Return each record word for word, keeping none of its pictures.
Data provided START
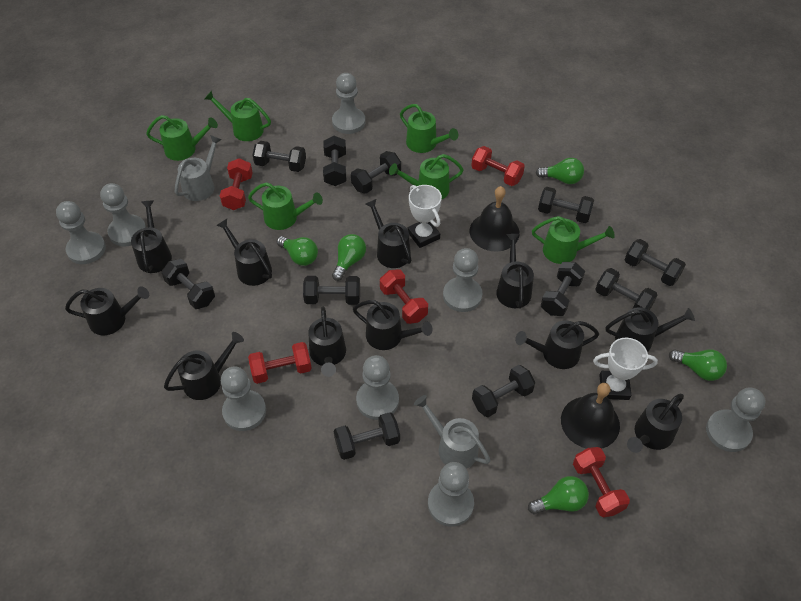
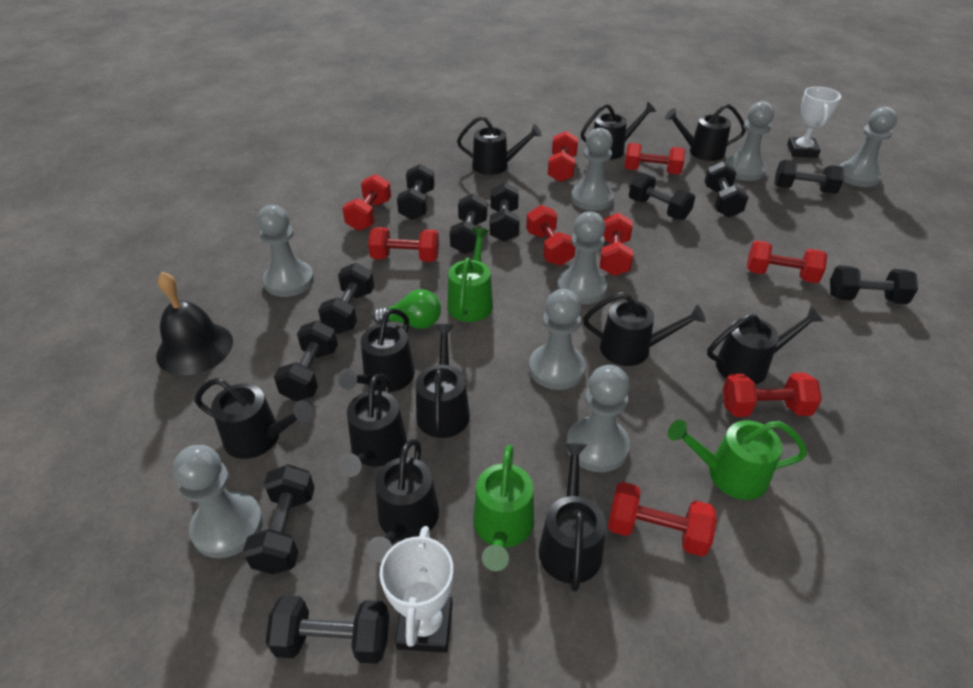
black bell: 2 -> 1
green light bulb: 5 -> 1
green watering can: 6 -> 3
grey watering can: 2 -> 0
red dumbbell: 5 -> 9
Data provided END
# Worked solution
black bell: 2 -> 1
green light bulb: 5 -> 1
green watering can: 6 -> 3
grey watering can: 2 -> 0
red dumbbell: 5 -> 9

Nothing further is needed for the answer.